**YOUR INSTRUCTIONS**
Every line from the one containing "camera: 75 degrees right, 5 degrees up" to the one containing "(892, 349) = (301, 463): black" in the records below, both included, must be set down exactly, and no other line.

**DATA EXCERPTS**
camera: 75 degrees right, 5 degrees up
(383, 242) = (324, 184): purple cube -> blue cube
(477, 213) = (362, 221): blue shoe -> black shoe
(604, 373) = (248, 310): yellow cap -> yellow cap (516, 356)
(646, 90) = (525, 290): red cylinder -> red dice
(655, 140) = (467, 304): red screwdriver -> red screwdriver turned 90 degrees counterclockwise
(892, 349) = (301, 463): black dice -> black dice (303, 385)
--
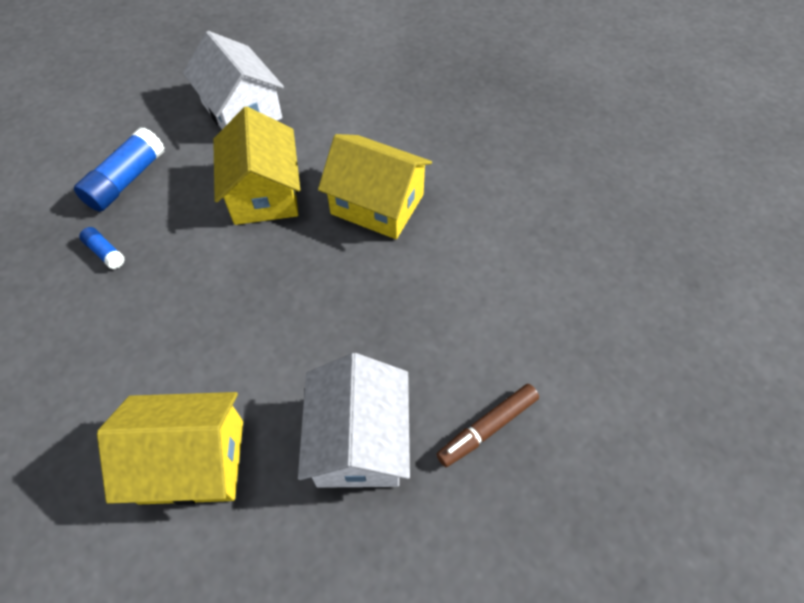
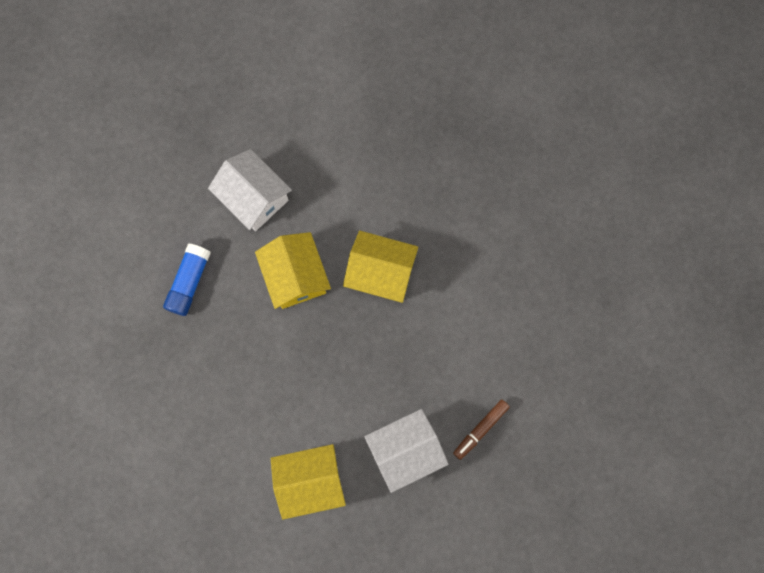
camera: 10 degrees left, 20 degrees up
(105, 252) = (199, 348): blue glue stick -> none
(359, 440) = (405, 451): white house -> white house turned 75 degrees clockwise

**RESULT**
camera: 75 degrees right, 5 degrees up
(383, 242) = (324, 184): purple cube -> blue cube
(477, 213) = (362, 221): blue shoe -> black shoe
(604, 373) = (248, 310): yellow cap -> yellow cap (516, 356)
(646, 90) = (525, 290): red cylinder -> red dice
(655, 140) = (467, 304): red screwdriver -> red screwdriver turned 90 degrees counterclockwise
(892, 349) = (301, 463): black dice -> black dice (303, 385)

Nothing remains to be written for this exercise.